Provided data:
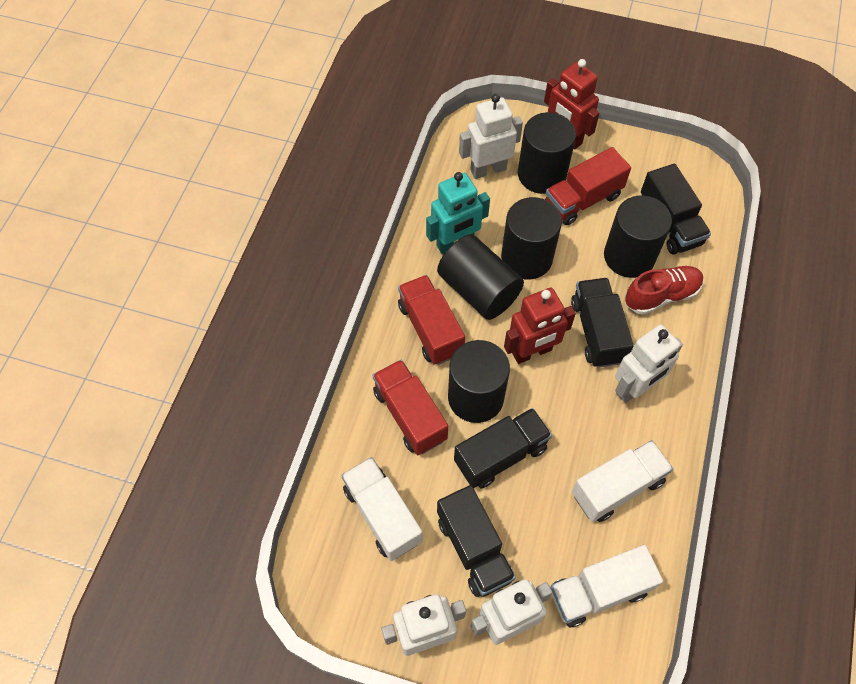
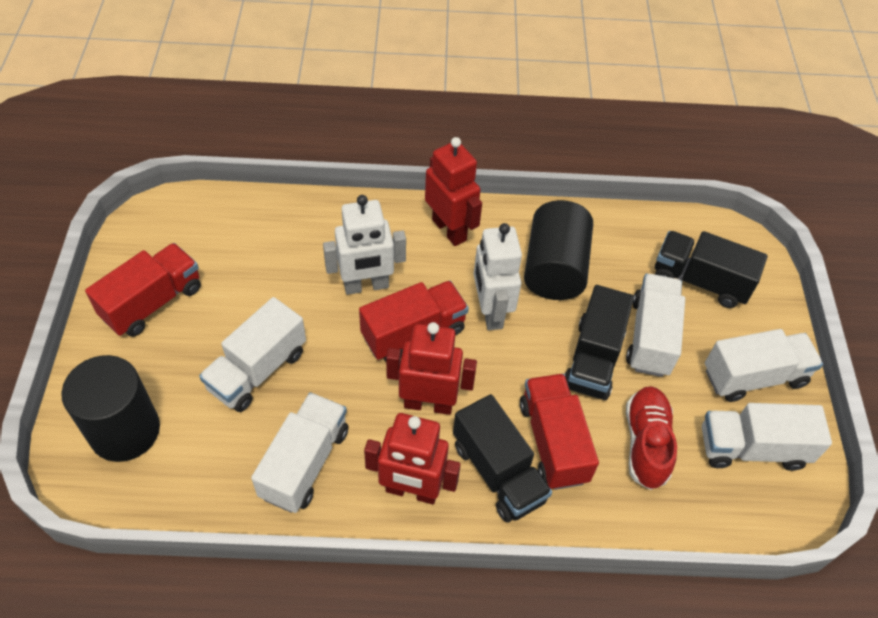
black cylinder: 5 -> 2
black truck: 4 -> 3
red robot: 2 -> 3
turquoise robot: 1 -> 0
white robot: 4 -> 2
white truck: 3 -> 5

Instructions to follow: Please transcribe the entries precisely and omit any images they hold.

Exercise answer:
black cylinder: 5 -> 2
black truck: 4 -> 3
red robot: 2 -> 3
turquoise robot: 1 -> 0
white robot: 4 -> 2
white truck: 3 -> 5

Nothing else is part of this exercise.